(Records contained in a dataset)

______

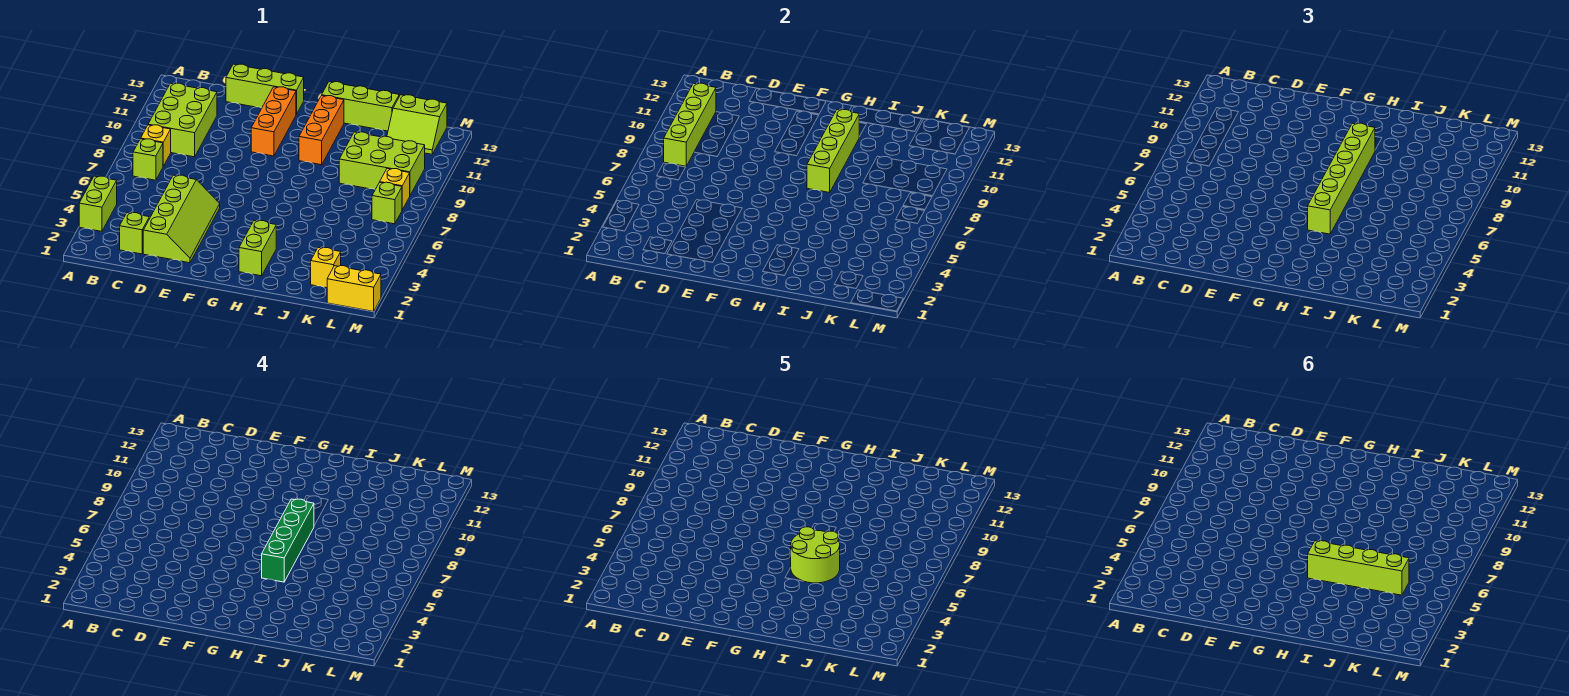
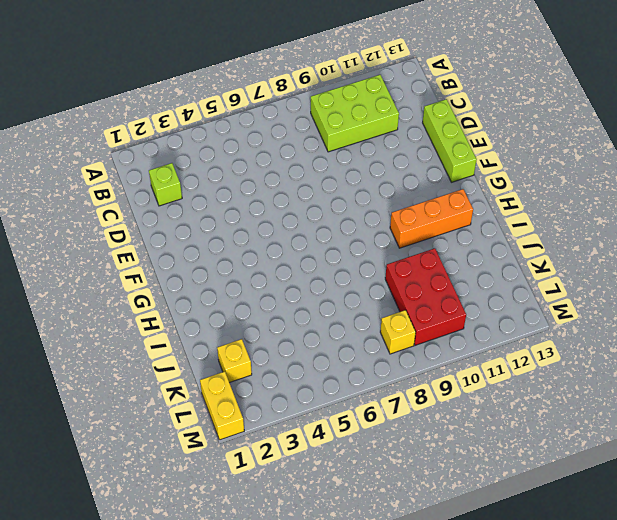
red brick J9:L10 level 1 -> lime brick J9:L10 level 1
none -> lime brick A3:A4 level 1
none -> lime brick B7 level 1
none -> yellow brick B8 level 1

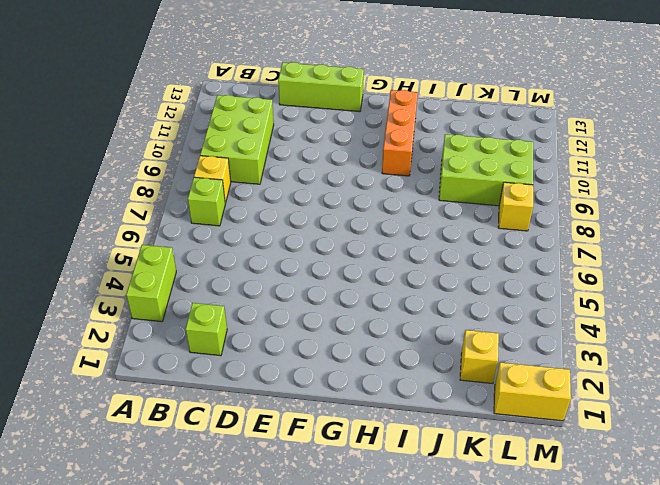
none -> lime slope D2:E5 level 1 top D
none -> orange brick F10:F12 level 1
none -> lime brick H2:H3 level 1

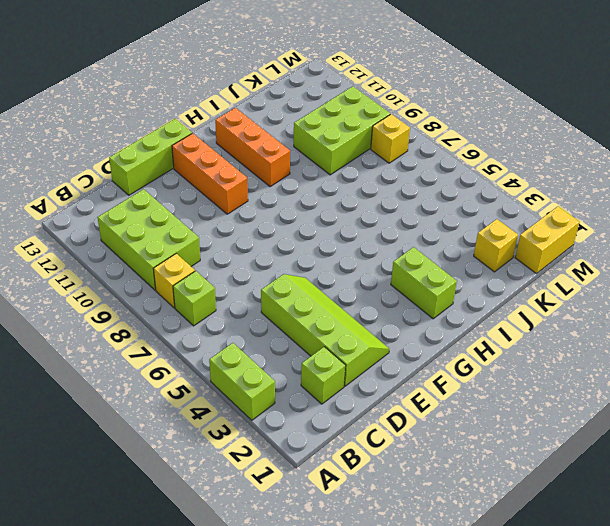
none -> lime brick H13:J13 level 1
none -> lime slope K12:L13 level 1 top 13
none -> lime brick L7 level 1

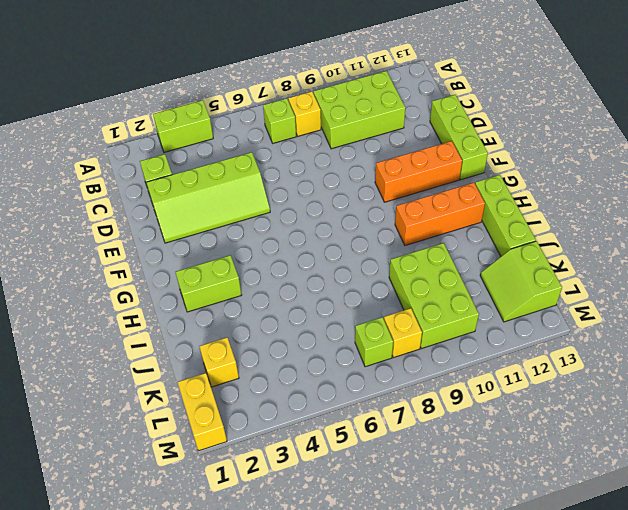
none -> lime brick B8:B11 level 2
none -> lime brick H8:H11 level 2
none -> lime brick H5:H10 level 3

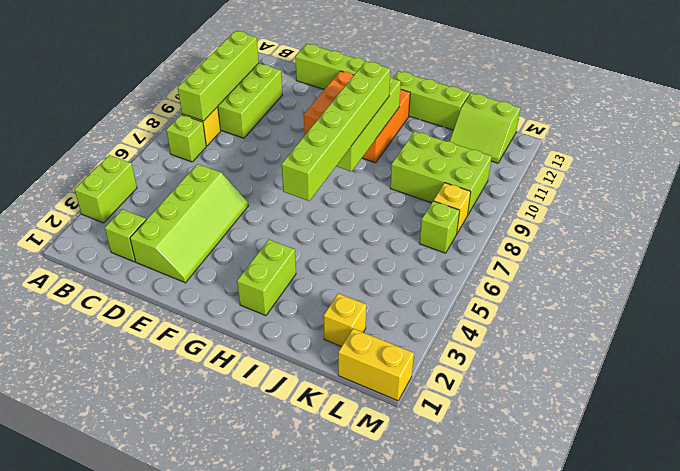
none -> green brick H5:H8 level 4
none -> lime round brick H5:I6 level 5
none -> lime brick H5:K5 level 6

______

§ EXERCISE DESCRIPTION: Scan the data above and copy each line containing the word "slope".

§ PROBLEM SOLUTION:
none -> lime slope D2:E5 level 1 top D
none -> lime slope K12:L13 level 1 top 13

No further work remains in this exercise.